** Dataset follows **

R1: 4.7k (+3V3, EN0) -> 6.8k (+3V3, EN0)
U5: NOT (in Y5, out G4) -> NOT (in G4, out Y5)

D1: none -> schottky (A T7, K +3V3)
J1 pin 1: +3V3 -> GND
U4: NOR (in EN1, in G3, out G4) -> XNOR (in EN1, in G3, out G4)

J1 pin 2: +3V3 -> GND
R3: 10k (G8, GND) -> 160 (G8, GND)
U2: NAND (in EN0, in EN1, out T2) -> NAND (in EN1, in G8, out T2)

** End of Dataset **
** Dataset follows **

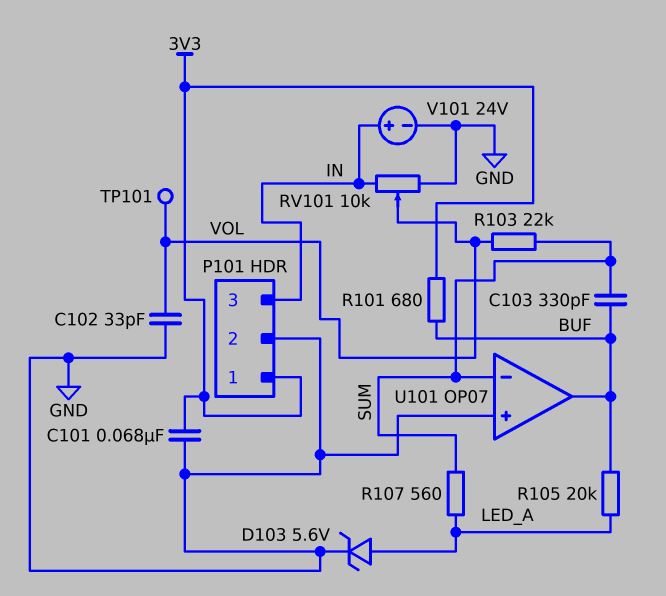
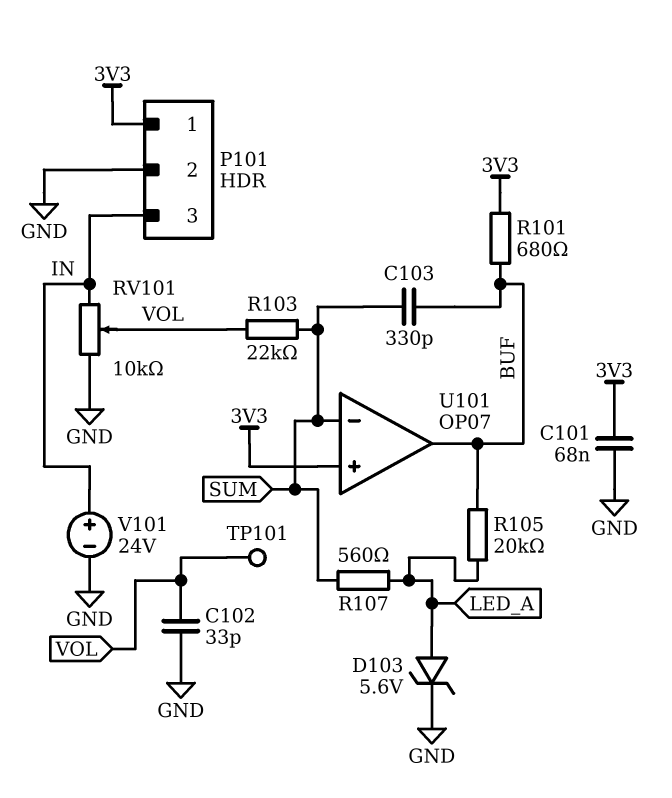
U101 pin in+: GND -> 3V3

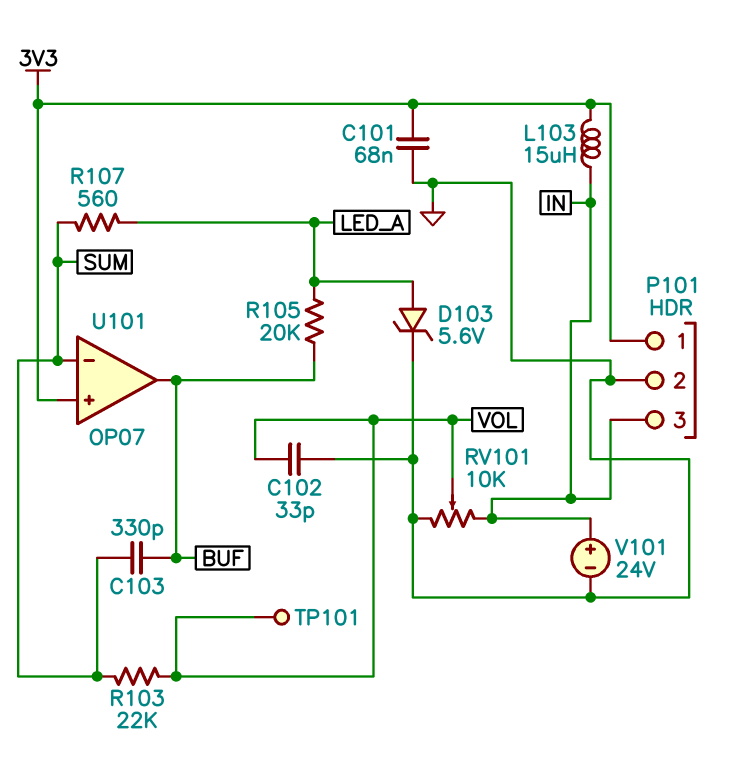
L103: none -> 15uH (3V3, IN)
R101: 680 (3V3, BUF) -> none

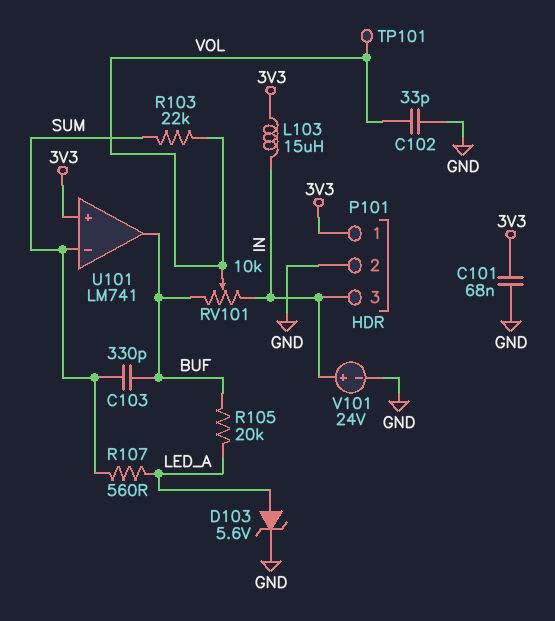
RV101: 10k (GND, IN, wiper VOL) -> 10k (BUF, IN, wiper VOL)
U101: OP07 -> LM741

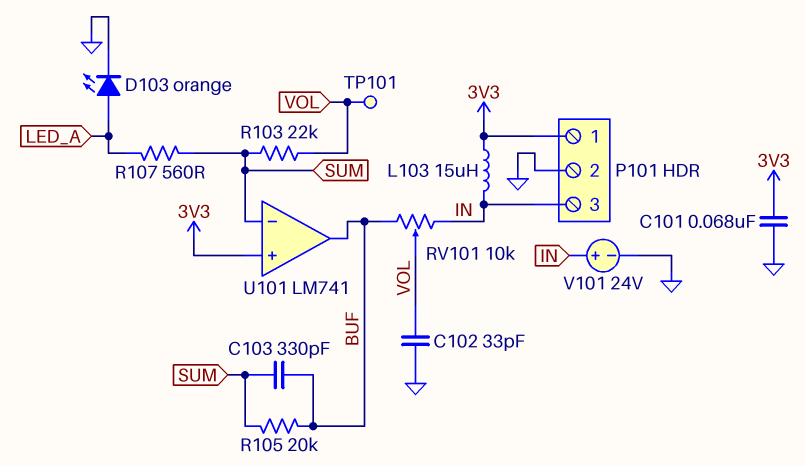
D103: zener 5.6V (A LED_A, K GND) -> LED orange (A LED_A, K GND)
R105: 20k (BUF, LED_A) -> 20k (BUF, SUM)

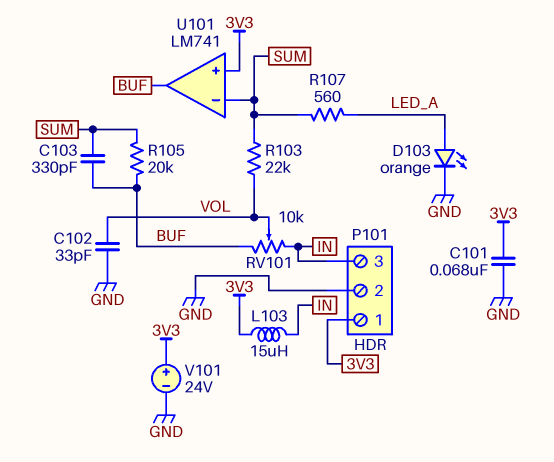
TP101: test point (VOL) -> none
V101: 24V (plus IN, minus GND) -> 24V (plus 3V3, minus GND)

** End of Dataset **

## Exercise instructions
Gather every line from the listing above in which "none" appears, and copy those lines.

## Expected answer
D1: none -> schottky (A T7, K +3V3)
L103: none -> 15uH (3V3, IN)
R101: 680 (3V3, BUF) -> none
TP101: test point (VOL) -> none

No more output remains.